::: THE DATA

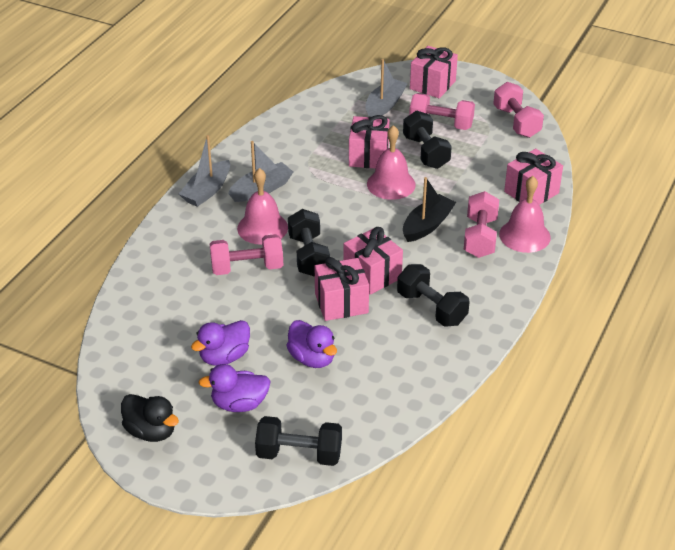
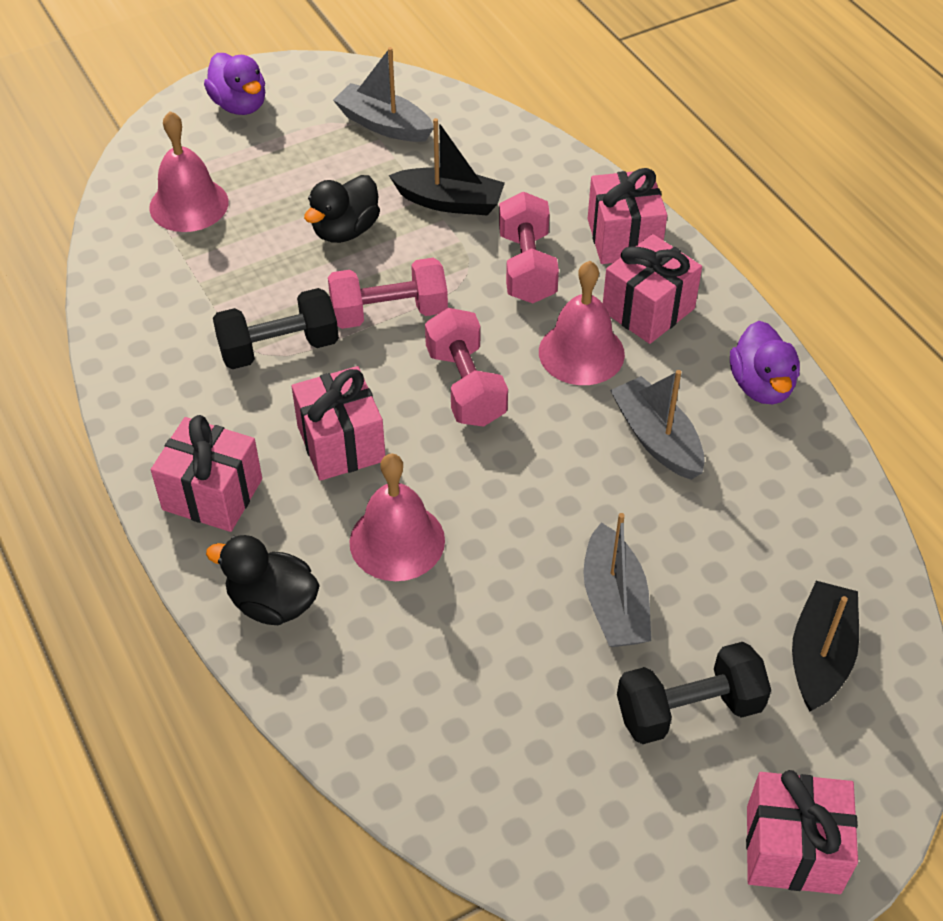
black boat: 1 -> 2
black duck: 1 -> 2
black dumbbell: 4 -> 2
pink dumbbell: 4 -> 3
purple duck: 3 -> 2

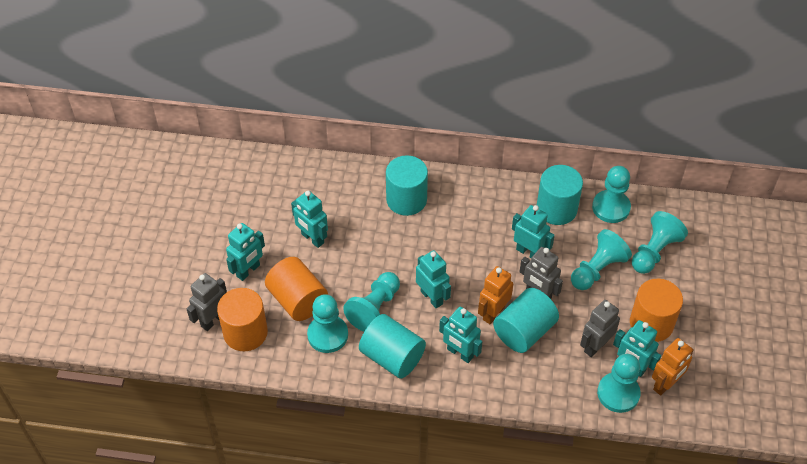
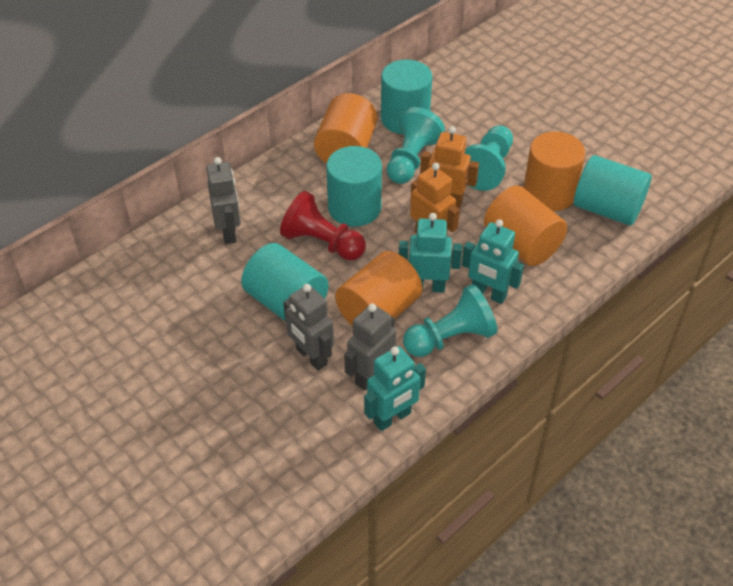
orange cylinder: 3 -> 4
red pawn: 0 -> 1
turquoise pawn: 6 -> 3
turquoise robot: 6 -> 3

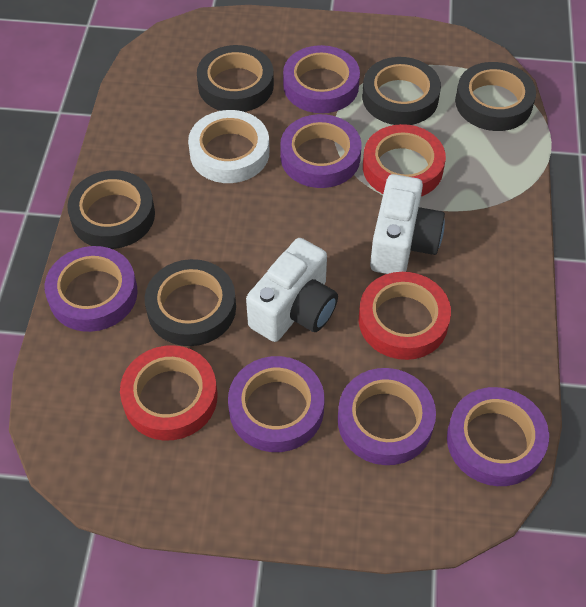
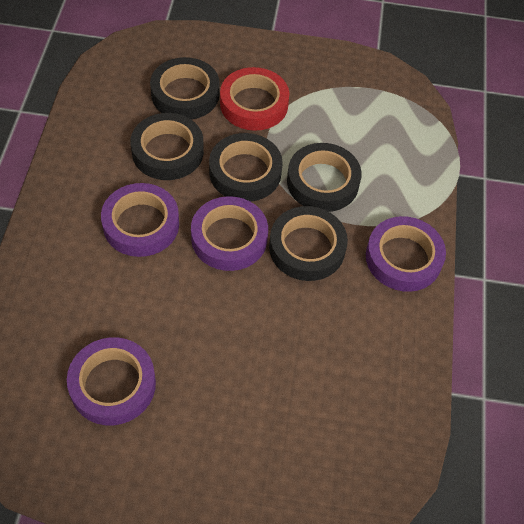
purple tape: 6 -> 4
red tape: 3 -> 1
white camera: 2 -> 0
white tape: 1 -> 0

::::::

- TASK DIRECTIONS: From the line holding "purple tape: 6 -> 4" to the last line of the data above, copy every line exactly and include nothing more.

- OUTPUT OF THE EXERCISE:
purple tape: 6 -> 4
red tape: 3 -> 1
white camera: 2 -> 0
white tape: 1 -> 0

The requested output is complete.